== Given entries

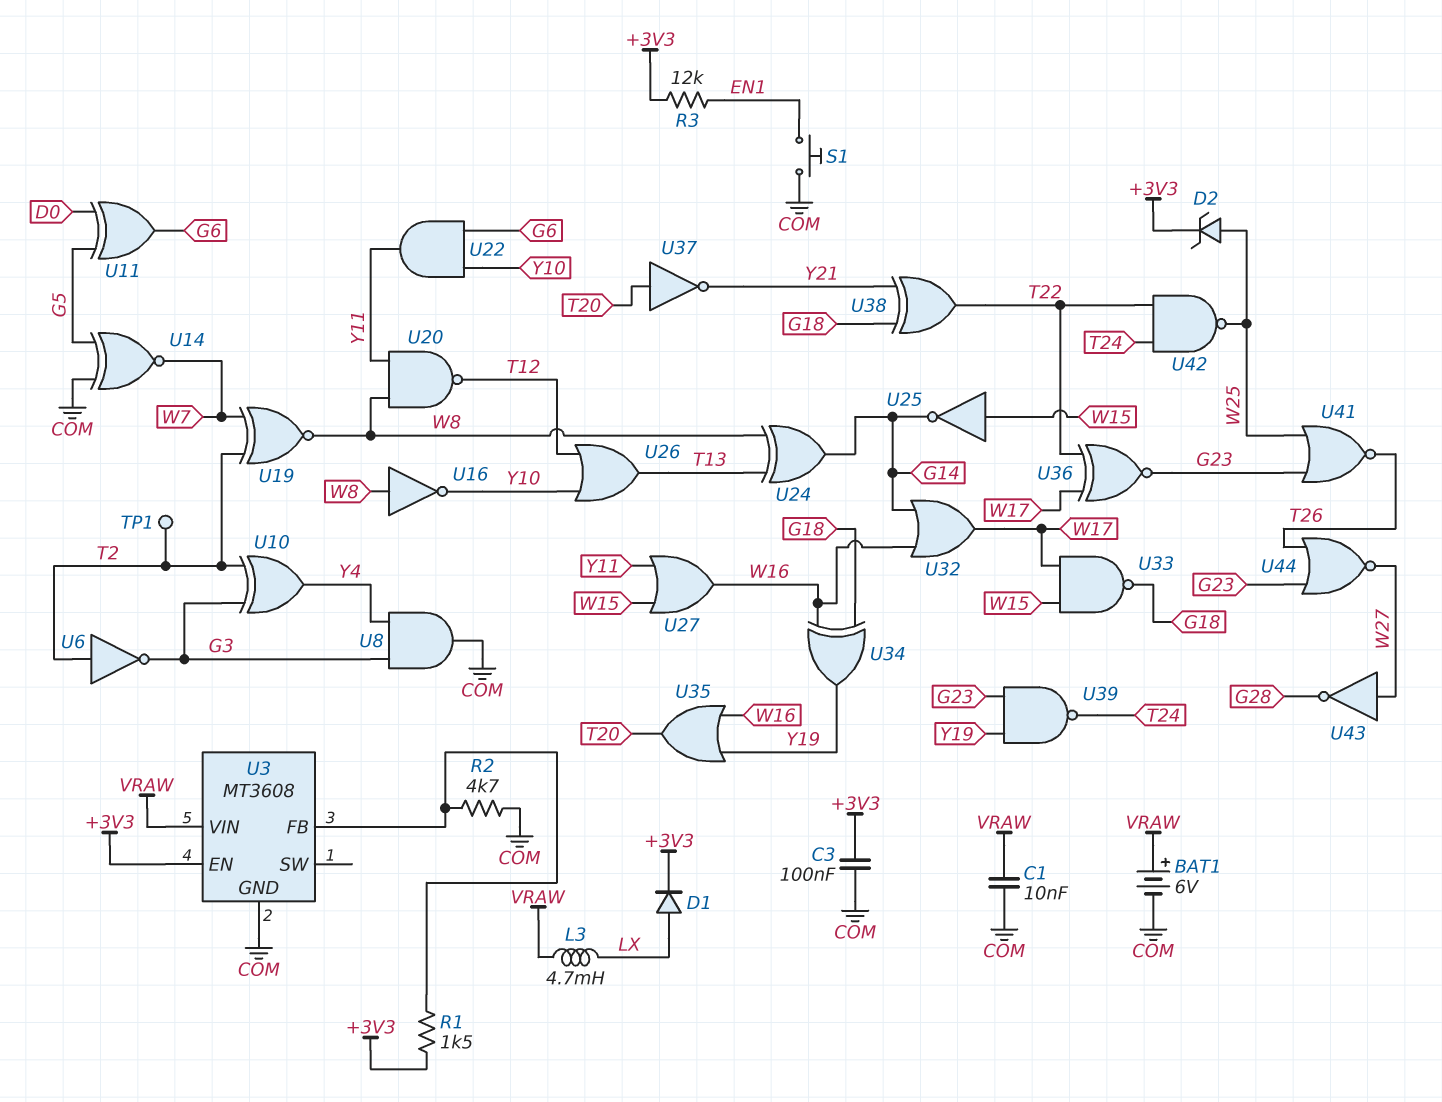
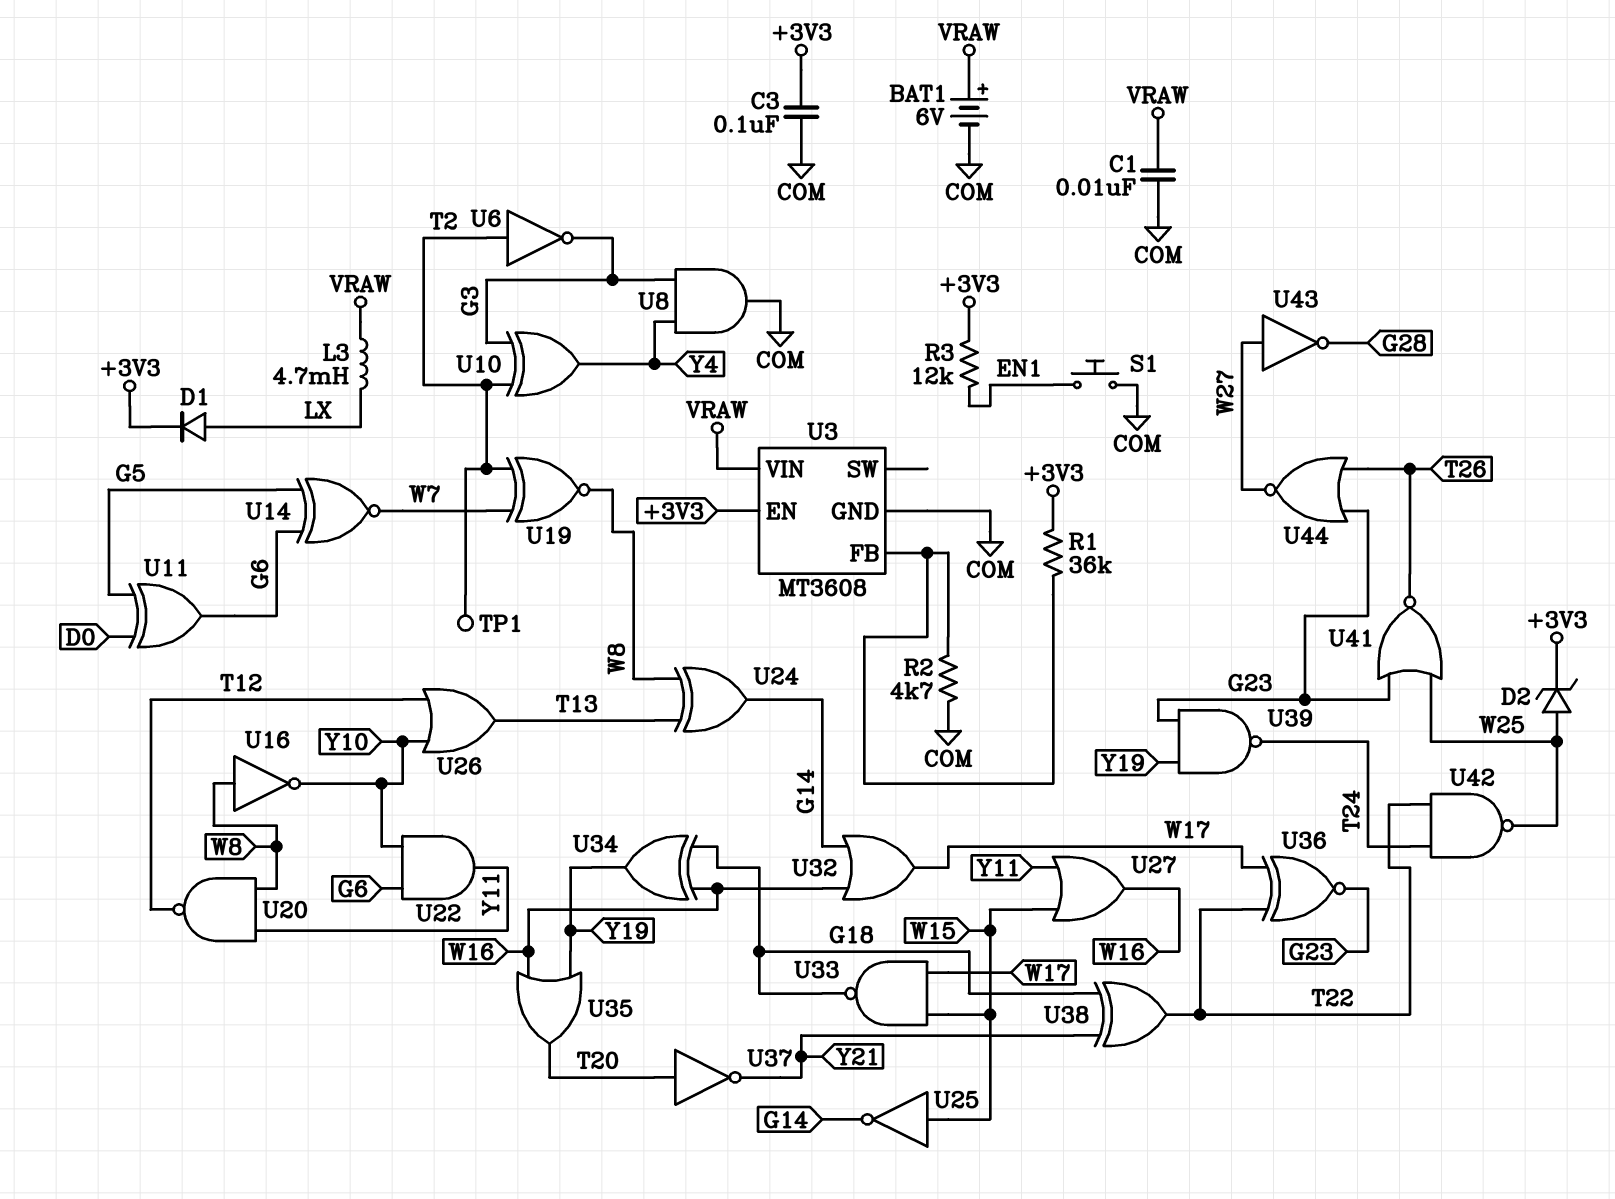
R1: 1.5k (+3V3, U3/FB) -> 36k (+3V3, U3/FB)
U14: XNOR (in COM, in G5, out W7) -> XNOR (in G5, in G6, out W7)

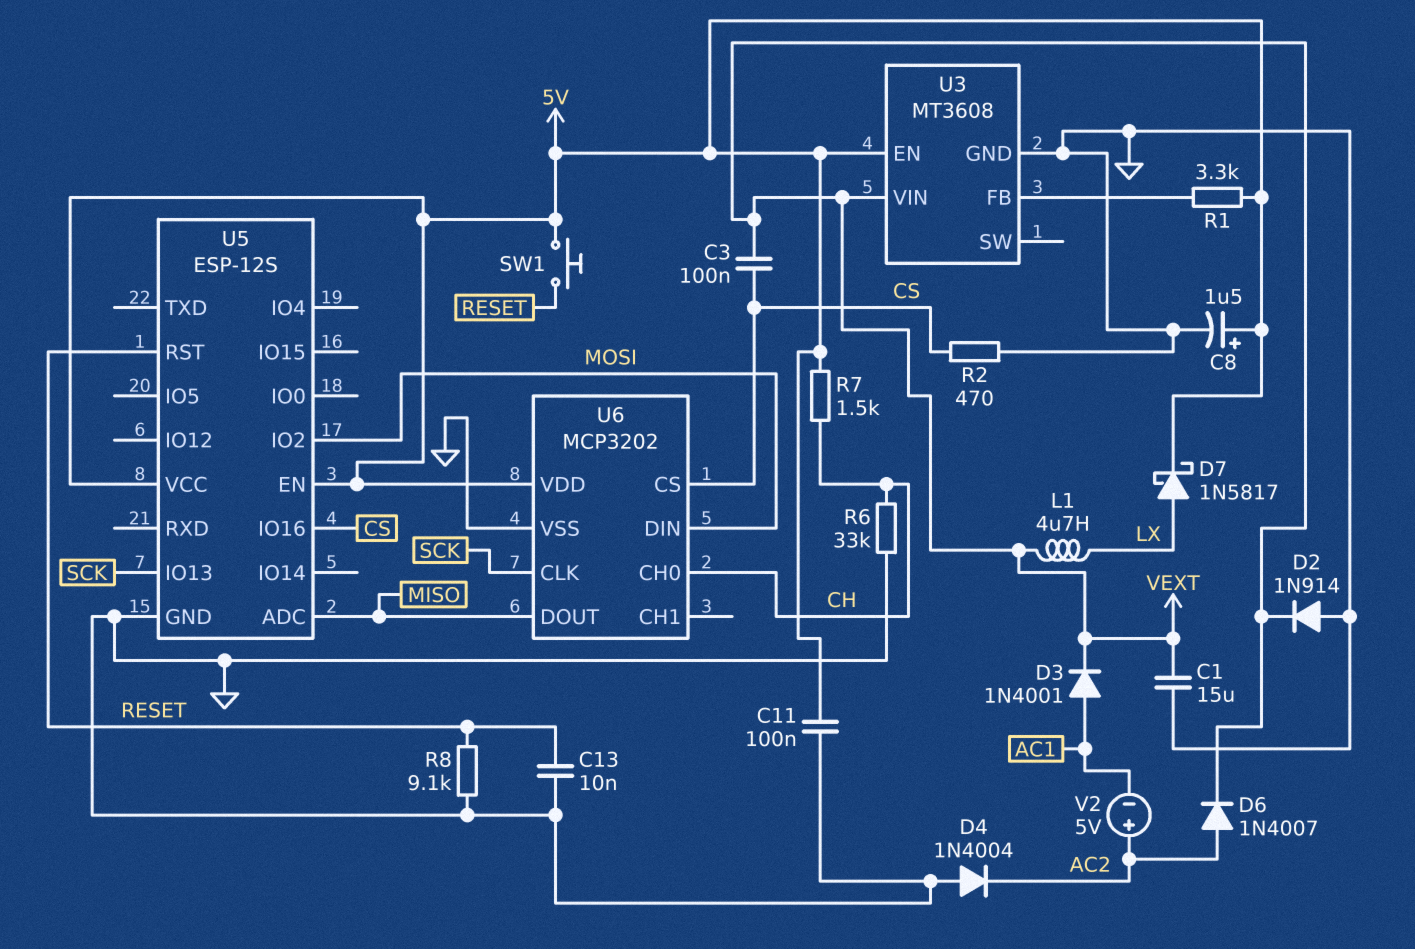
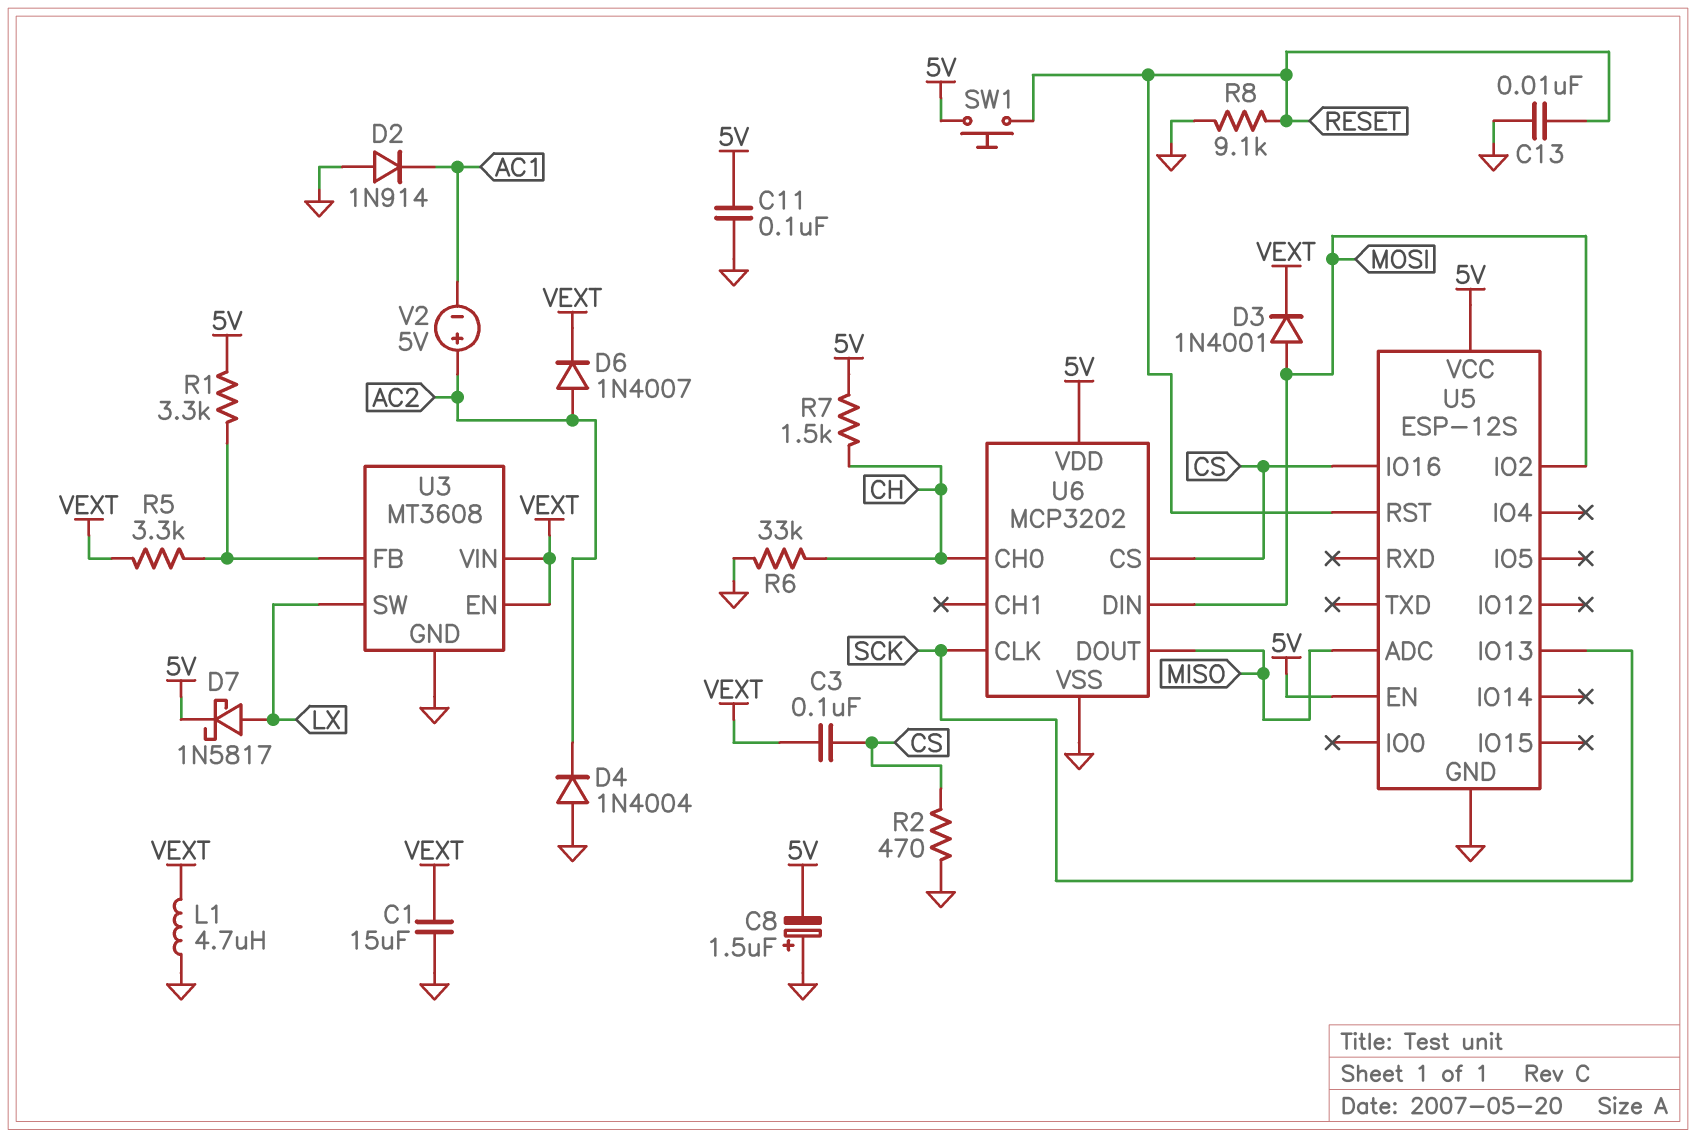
C8: 1.5uF (plus 5V, minus GND) -> 1.5uF (plus GND, minus 5V)
D2: diode 1N914 (A GND, K VEXT) -> diode 1N914 (A GND, K AC1)
D3: diode 1N4001 (A AC1, K VEXT) -> diode 1N4001 (A MOSI, K VEXT)
L1: 4.7uH (LX, VEXT) -> 4.7uH (GND, VEXT)
R5: none -> 3.3k (U3/FB, VEXT)
U3 pin EN: 5V -> VEXT
U3 pin SW: none -> LX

====

> _Assigned task_: Each record is to be written out exactly. No picture goes in.

> _Solved problem_:
R1: 1.5k (+3V3, U3/FB) -> 36k (+3V3, U3/FB)
U14: XNOR (in COM, in G5, out W7) -> XNOR (in G5, in G6, out W7)

C8: 1.5uF (plus 5V, minus GND) -> 1.5uF (plus GND, minus 5V)
D2: diode 1N914 (A GND, K VEXT) -> diode 1N914 (A GND, K AC1)
D3: diode 1N4001 (A AC1, K VEXT) -> diode 1N4001 (A MOSI, K VEXT)
L1: 4.7uH (LX, VEXT) -> 4.7uH (GND, VEXT)
R5: none -> 3.3k (U3/FB, VEXT)
U3 pin EN: 5V -> VEXT
U3 pin SW: none -> LX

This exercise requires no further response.